[AIM OF THE TASK]
Each line from the one that has "D101: LED red" through the final line of the listing is to be written out exactly, and no other line is.
(GIVEN DATA begins)
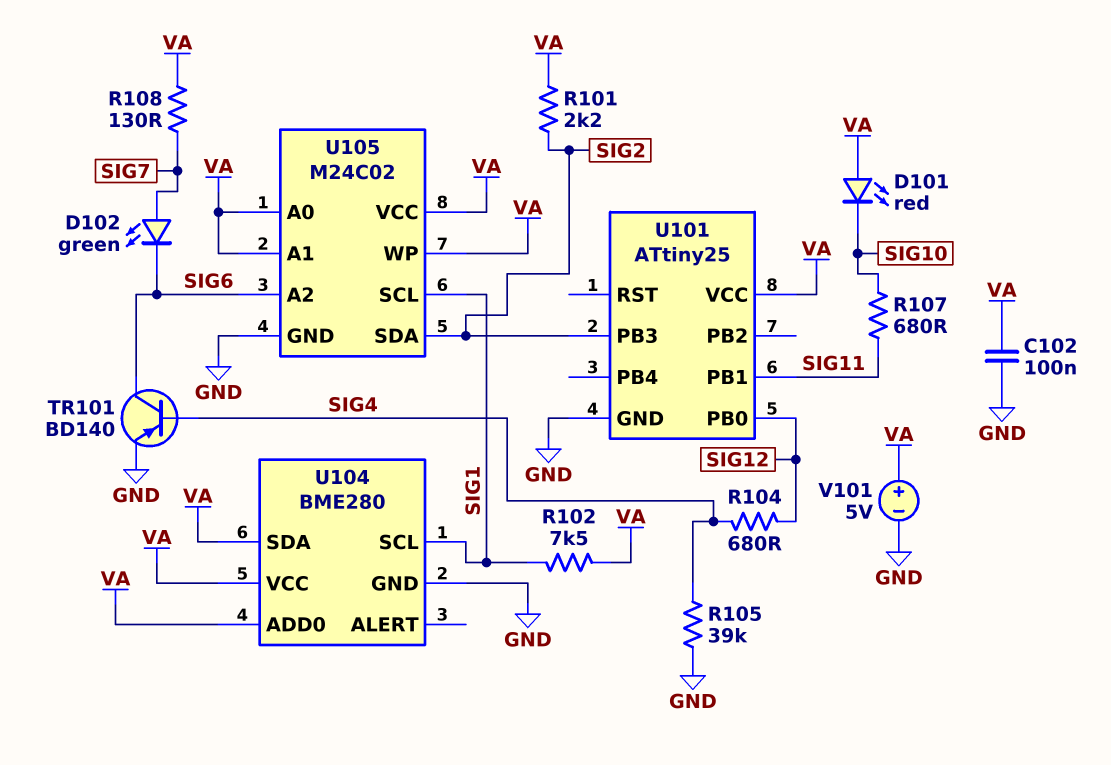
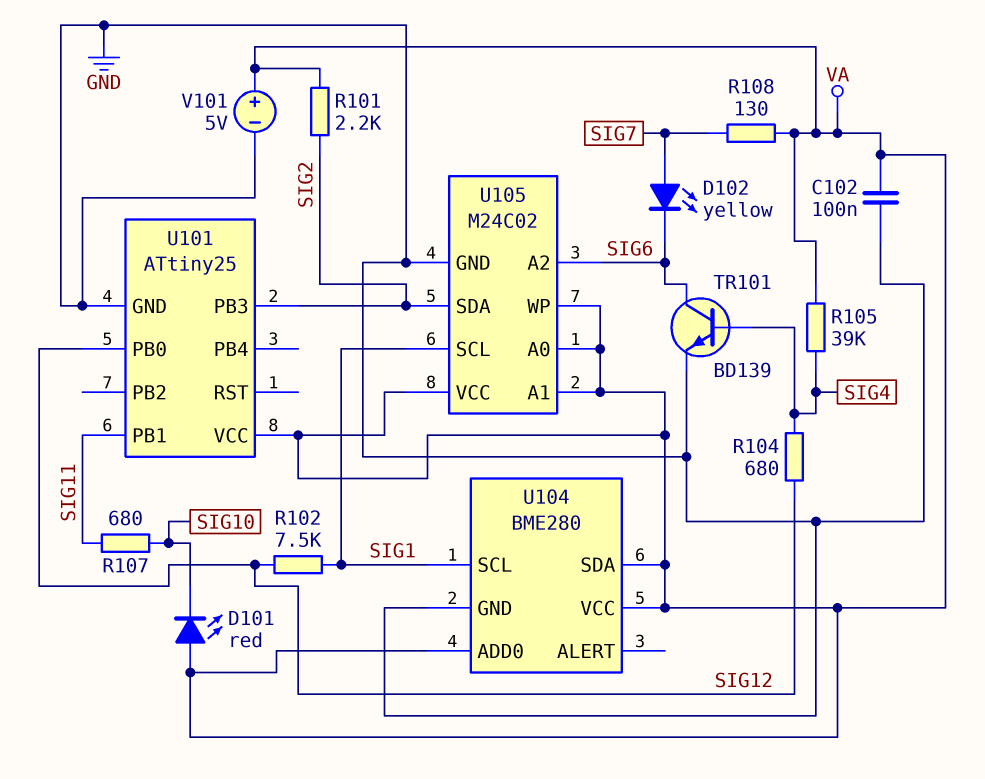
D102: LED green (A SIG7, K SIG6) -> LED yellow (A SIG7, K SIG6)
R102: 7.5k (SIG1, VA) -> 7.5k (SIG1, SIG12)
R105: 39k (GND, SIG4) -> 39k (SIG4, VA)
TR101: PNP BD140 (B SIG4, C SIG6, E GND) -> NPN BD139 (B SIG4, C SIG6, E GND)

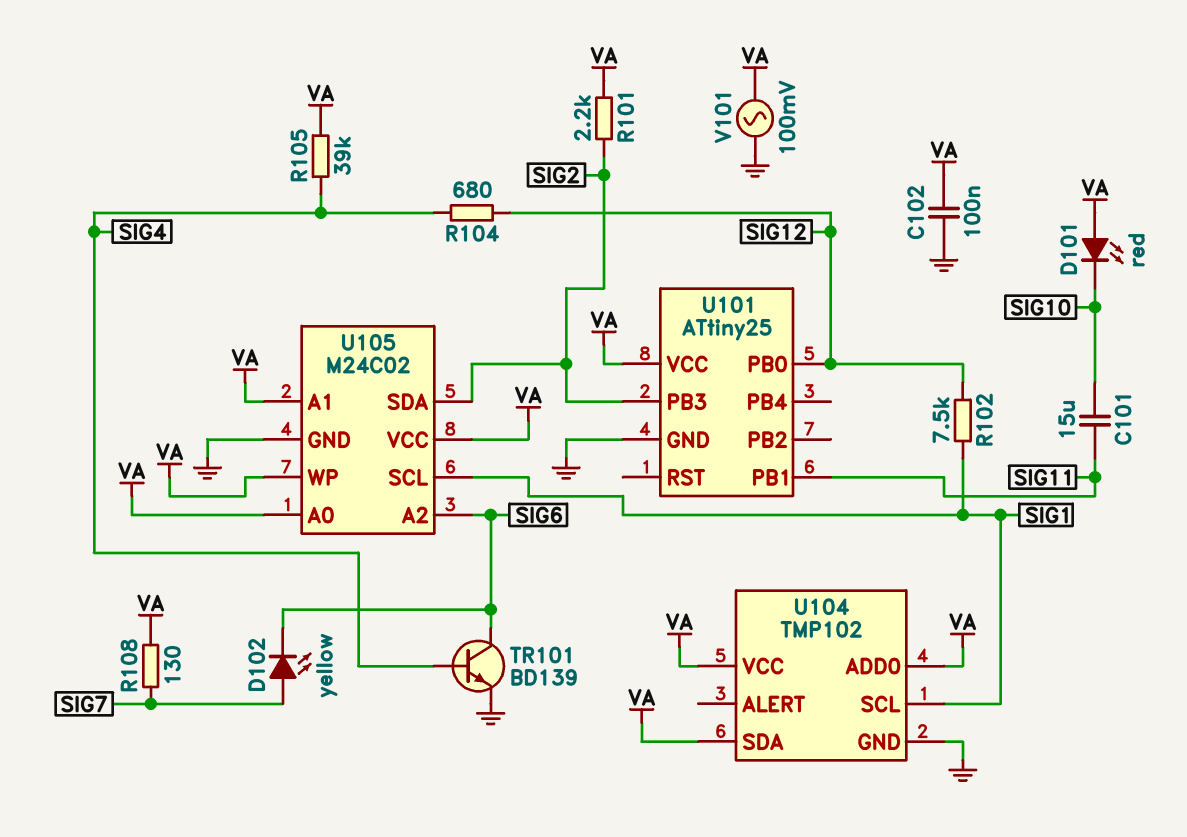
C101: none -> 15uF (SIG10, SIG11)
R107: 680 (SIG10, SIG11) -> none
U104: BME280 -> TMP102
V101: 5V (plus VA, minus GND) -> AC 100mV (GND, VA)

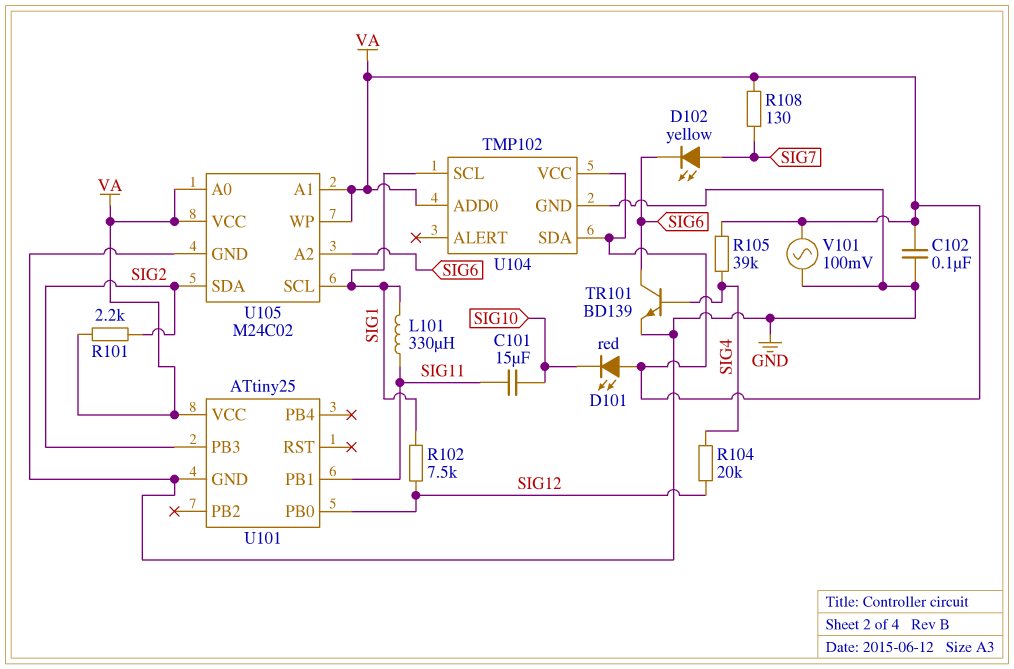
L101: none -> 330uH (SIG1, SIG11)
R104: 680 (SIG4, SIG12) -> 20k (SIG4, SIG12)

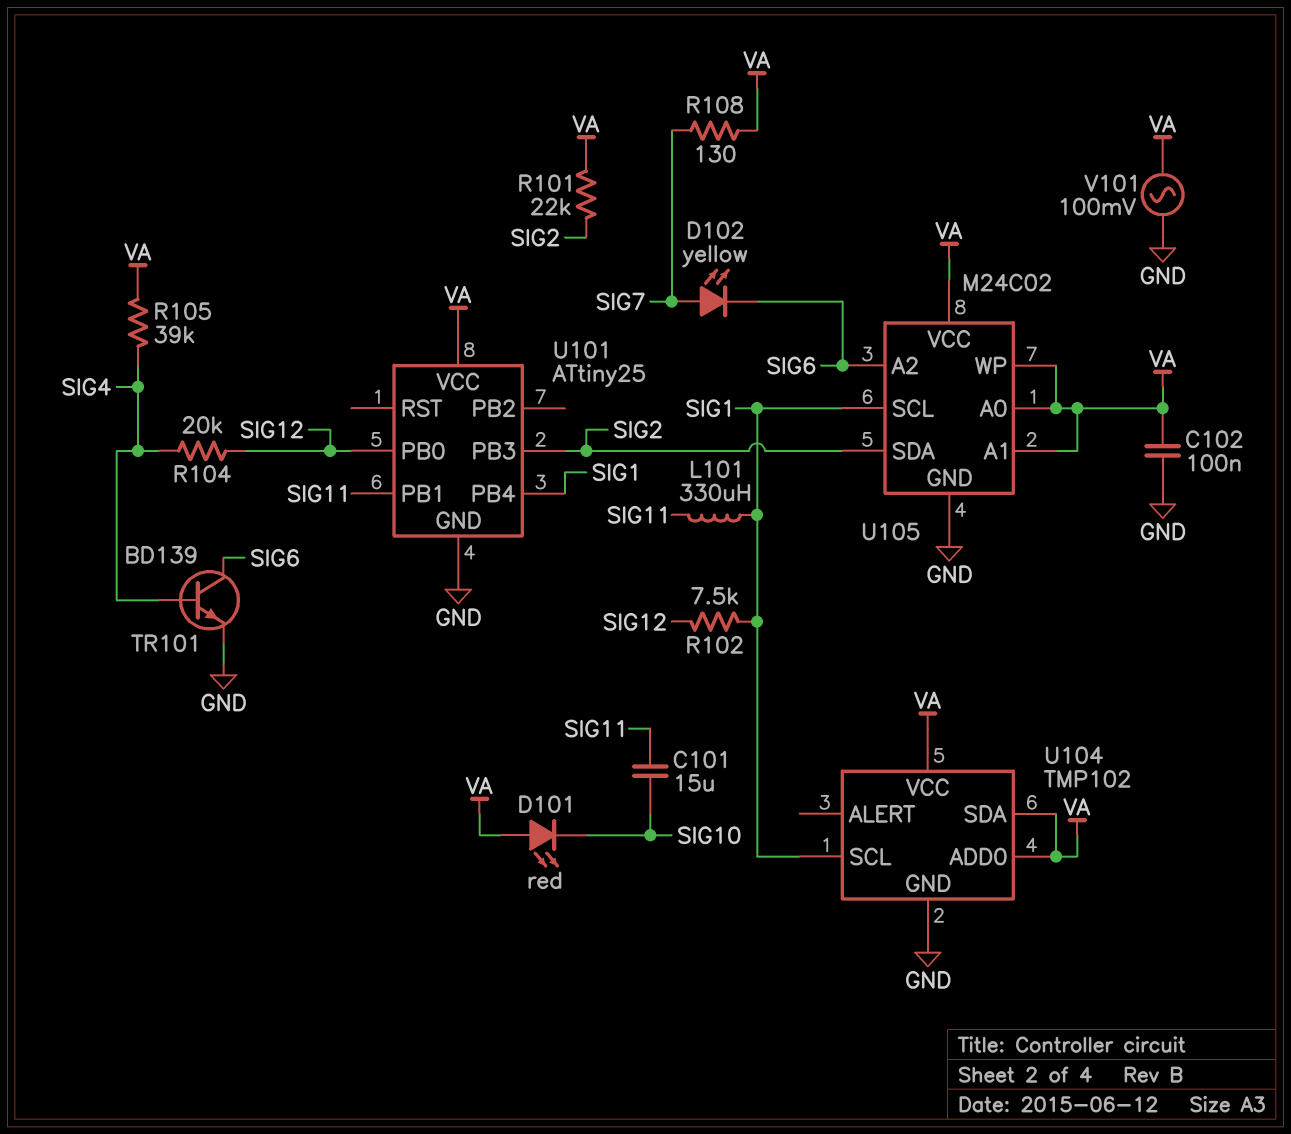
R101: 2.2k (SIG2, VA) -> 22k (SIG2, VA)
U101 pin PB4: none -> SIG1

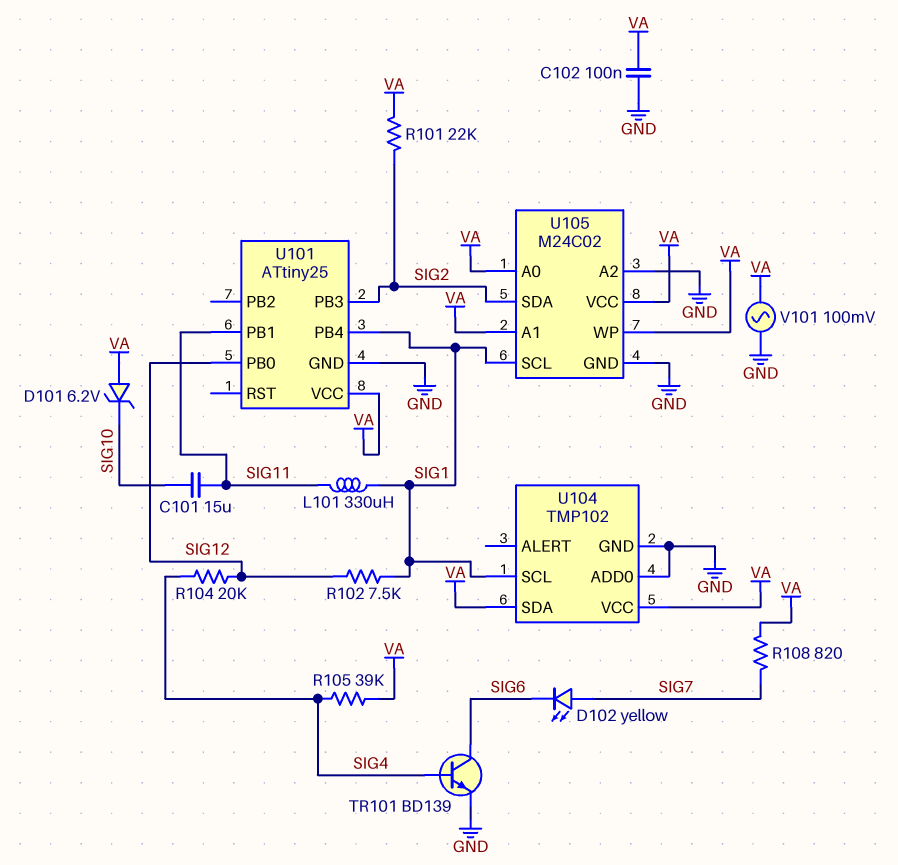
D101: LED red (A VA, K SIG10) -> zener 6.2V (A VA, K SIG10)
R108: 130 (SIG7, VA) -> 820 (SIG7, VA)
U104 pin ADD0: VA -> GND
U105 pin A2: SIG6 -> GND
(GIVEN DATA ends)
[ANSWER TO THIS PROBLEM]
D101: LED red (A VA, K SIG10) -> zener 6.2V (A VA, K SIG10)
R108: 130 (SIG7, VA) -> 820 (SIG7, VA)
U104 pin ADD0: VA -> GND
U105 pin A2: SIG6 -> GND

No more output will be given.